* _Exercise_:
Each record below is to be copied word for word, with pictures removed.
Segment Start: Material for this exercise
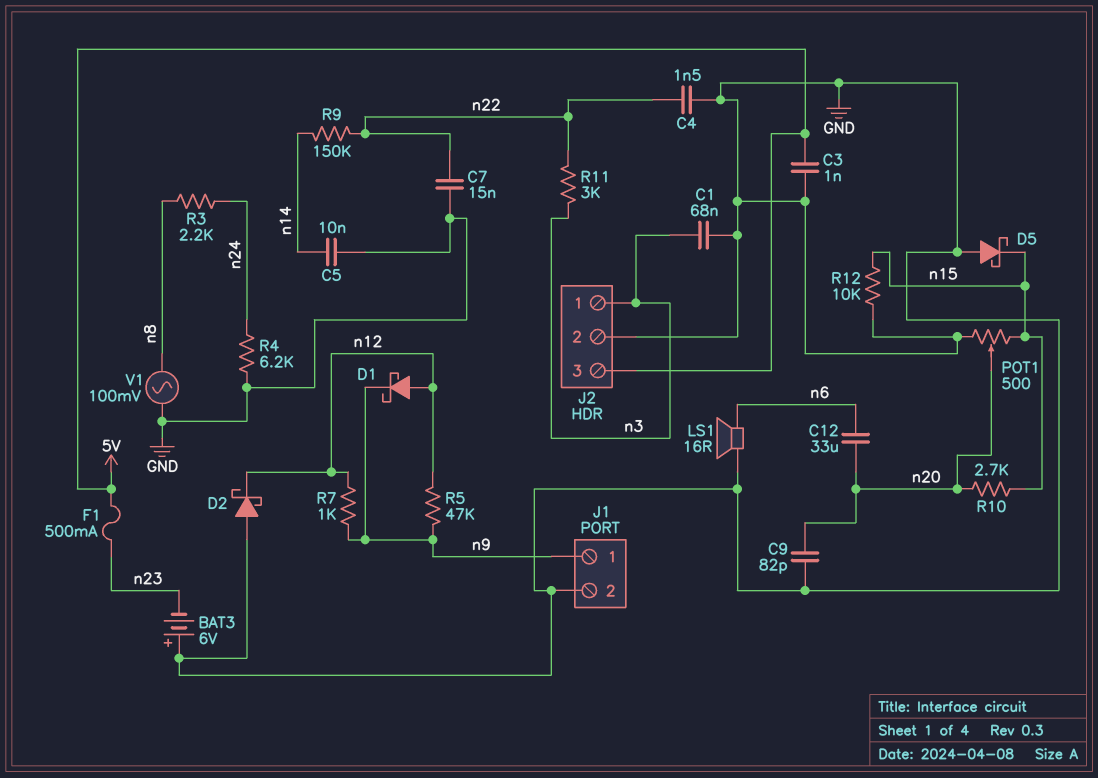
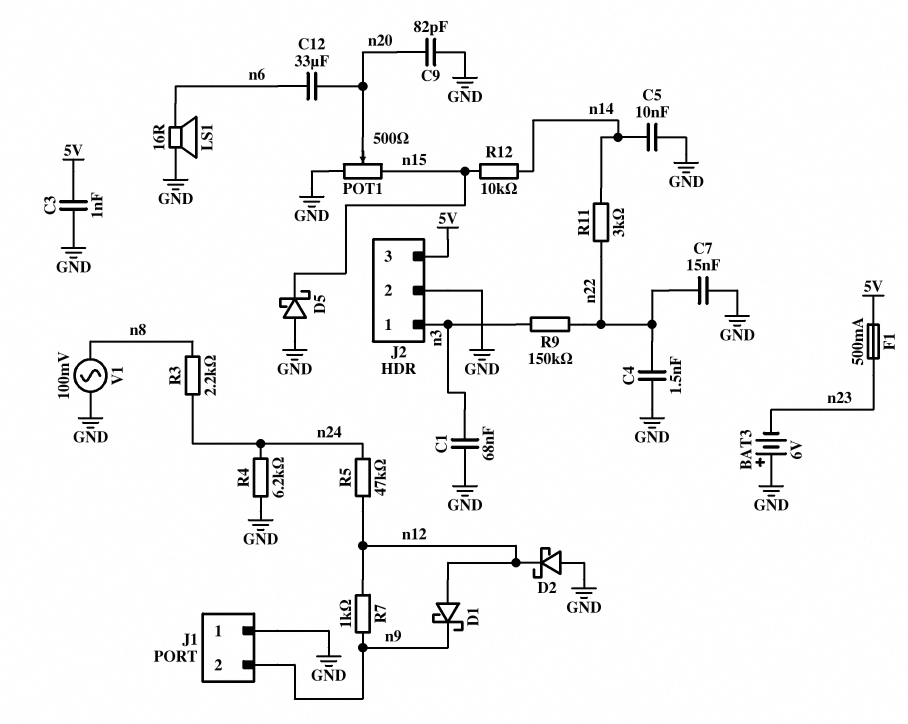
J1 pin 1: n9 -> GND
J1 pin 2: GND -> n9
R5: 47k (n9, n12) -> 47k (n12, n24)
R9: 150k (n14, n22) -> 150k (n3, n22)
R10: 2.7k (n15, n20) -> none
R11: 3k (n3, n22) -> 3k (n14, n22)
R12: 10k (GND, n15) -> 10k (n14, n15)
Segment End: Material for this exercise
* _Response_:
J1 pin 1: n9 -> GND
J1 pin 2: GND -> n9
R5: 47k (n9, n12) -> 47k (n12, n24)
R9: 150k (n14, n22) -> 150k (n3, n22)
R10: 2.7k (n15, n20) -> none
R11: 3k (n3, n22) -> 3k (n14, n22)
R12: 10k (GND, n15) -> 10k (n14, n15)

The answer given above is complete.